• [What to produce]: Exactly the lines below from the line with "none -> brown brick B11:C11 level 1" through the line with "none -> brown brick K9:N9 level 1" must make up the answer, both ends included and pictures left out.

• [Source records]:
══════════

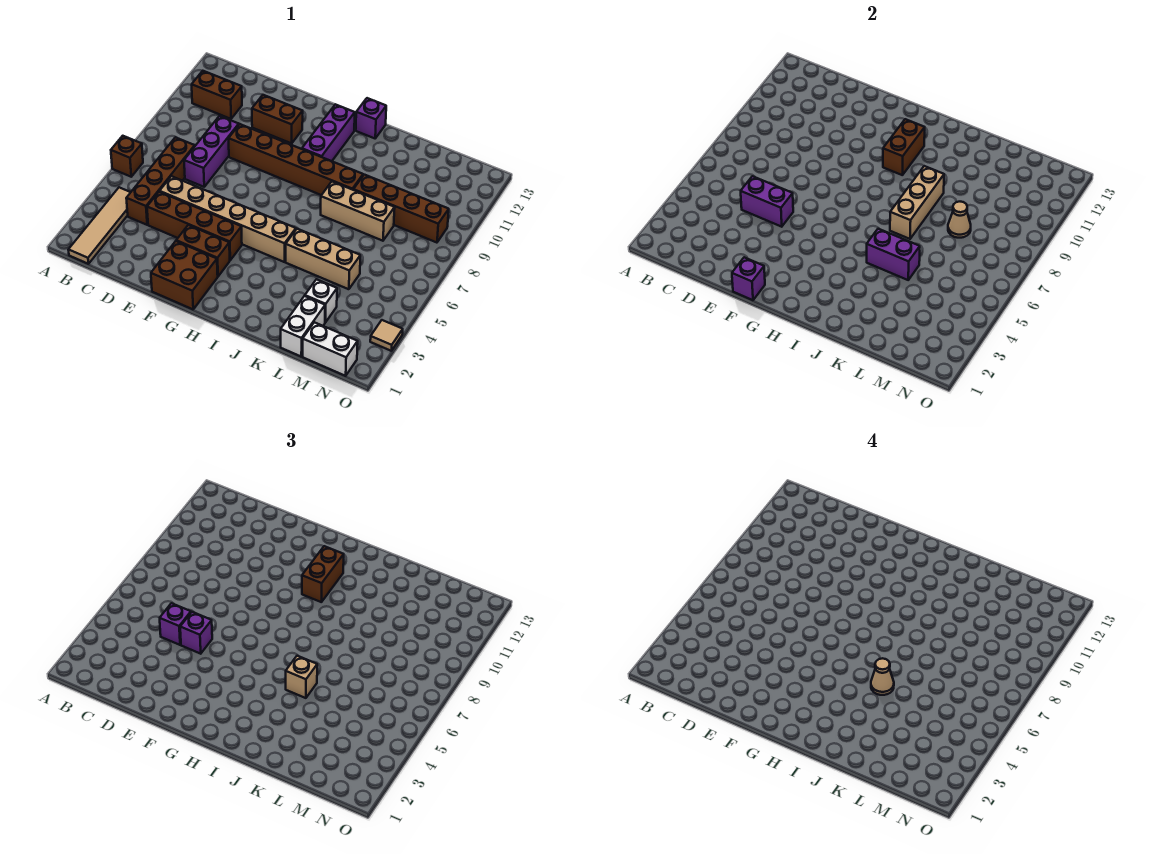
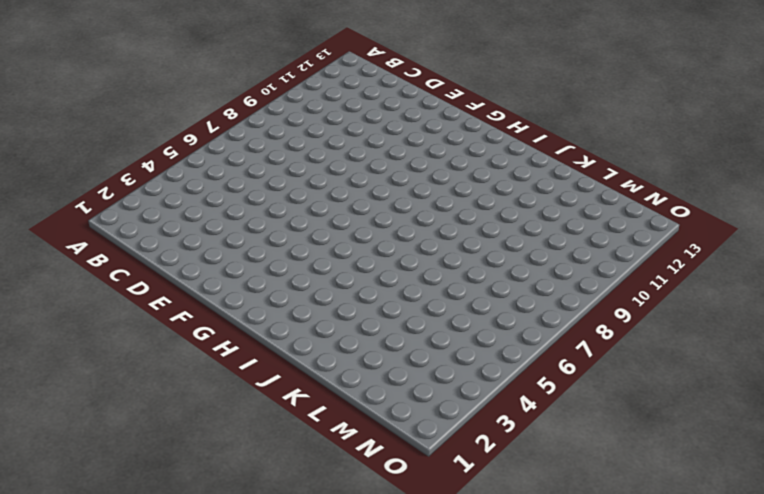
none -> brown brick A6 level 1
none -> tan tile B1:B4 level 1
none -> brown brick B11:C11 level 1
none -> brown brick C4:C7 level 1

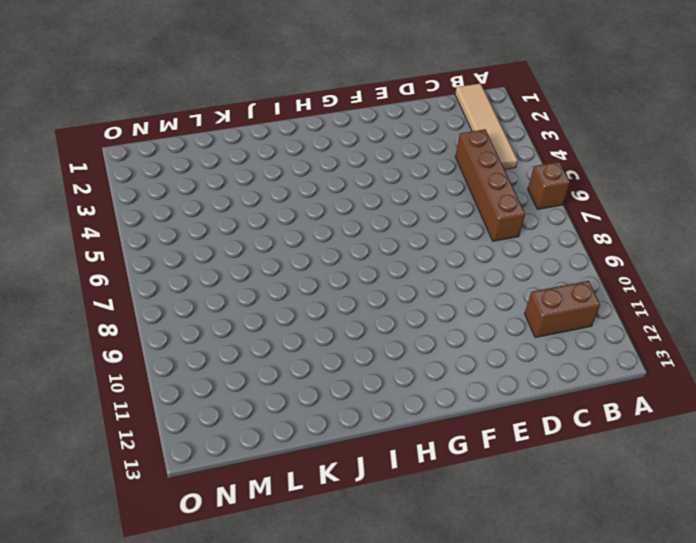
none -> brown brick D4:G4 level 1
none -> tan brick D5:I5 level 1
none -> purple brick D7:D9 level 1
none -> brown brick E9:J9 level 1

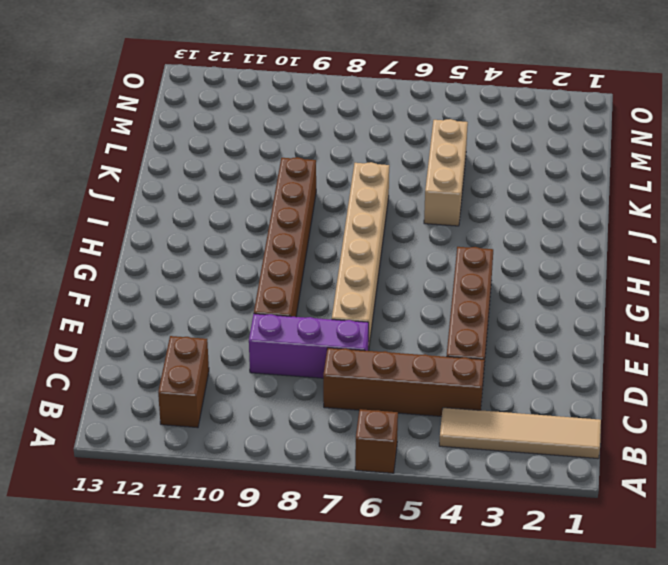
tan brick E7:J7 level 1 -> tan brick D5:I5 level 1
none -> brown brick E11:F11 level 1
none -> brown brick F1:G2 level 1
none -> brown brick F3:G3 level 1
none -> purple brick H10:H12 level 1

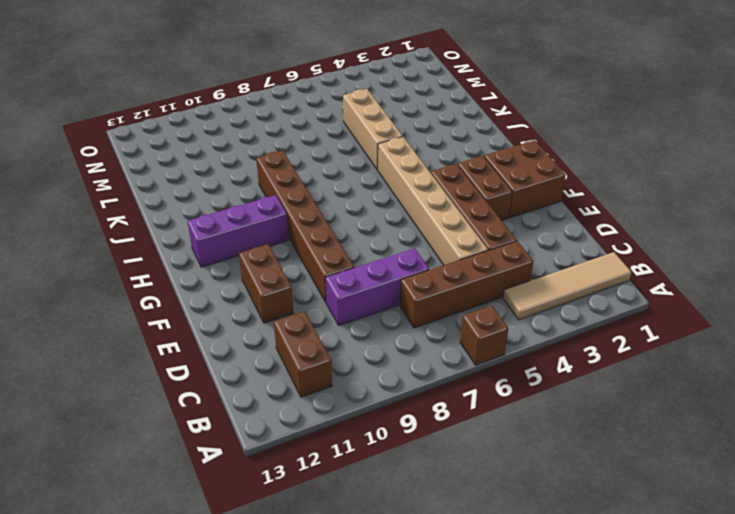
none -> purple brick I13 level 1
none -> tan brick J8:L8 level 1
none -> brown brick K9:N9 level 1
none -> white brick L1:L2 level 1

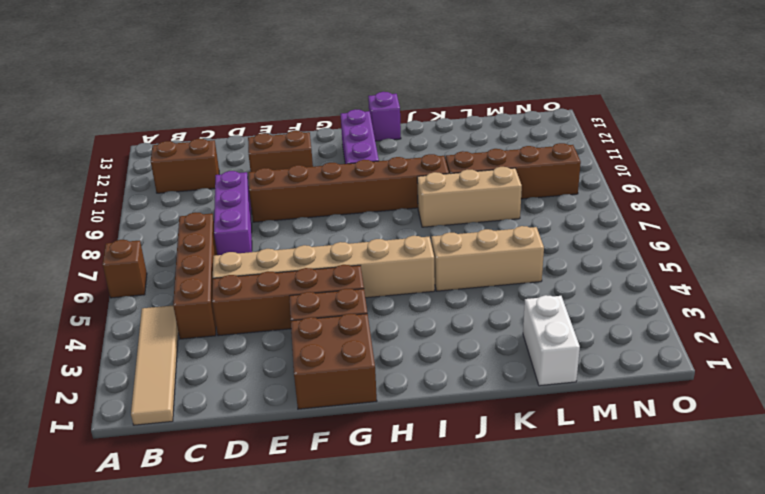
none -> white brick L3 level 1
none -> white brick M1:N1 level 1
none -> tan tile O3 level 1
none -> purple brick D5:E5 level 2

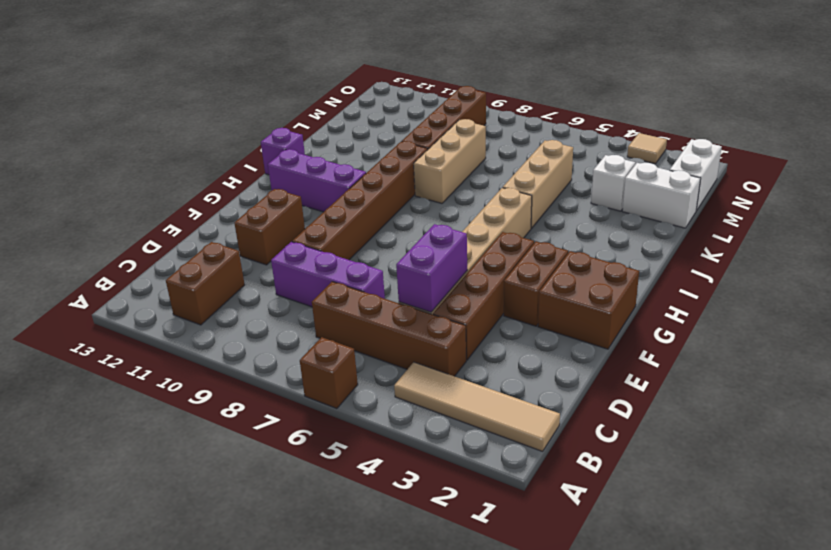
none -> purple brick F1 level 2
none -> brown brick H10:H11 level 2
none -> purple brick J5:K5 level 2
none -> tan brick J7:J9 level 2

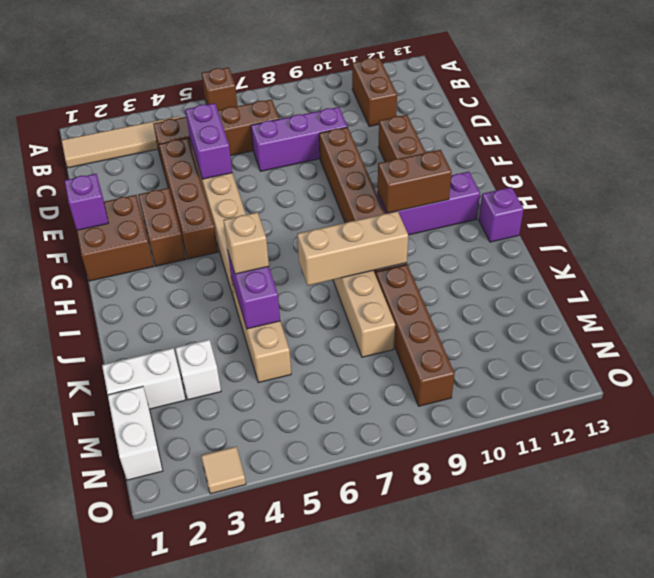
none -> tan cone L8 level 2
none -> purple brick D5 level 3
none -> purple brick E5 level 3
none -> brown brick H10:H11 level 3

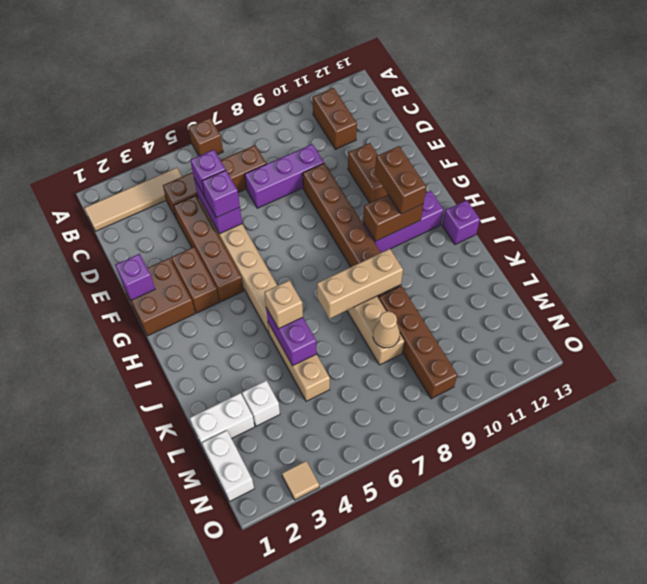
brown brick G11:H11 level 3 -> brown brick H10:H11 level 3
none -> tan cone J5 level 4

══════════

• [Exercise answer]:
none -> brown brick B11:C11 level 1
none -> brown brick C4:C7 level 1

none -> brown brick D4:G4 level 1
none -> tan brick D5:I5 level 1
none -> purple brick D7:D9 level 1
none -> brown brick E9:J9 level 1

tan brick E7:J7 level 1 -> tan brick D5:I5 level 1
none -> brown brick E11:F11 level 1
none -> brown brick F1:G2 level 1
none -> brown brick F3:G3 level 1
none -> purple brick H10:H12 level 1

none -> purple brick I13 level 1
none -> tan brick J8:L8 level 1
none -> brown brick K9:N9 level 1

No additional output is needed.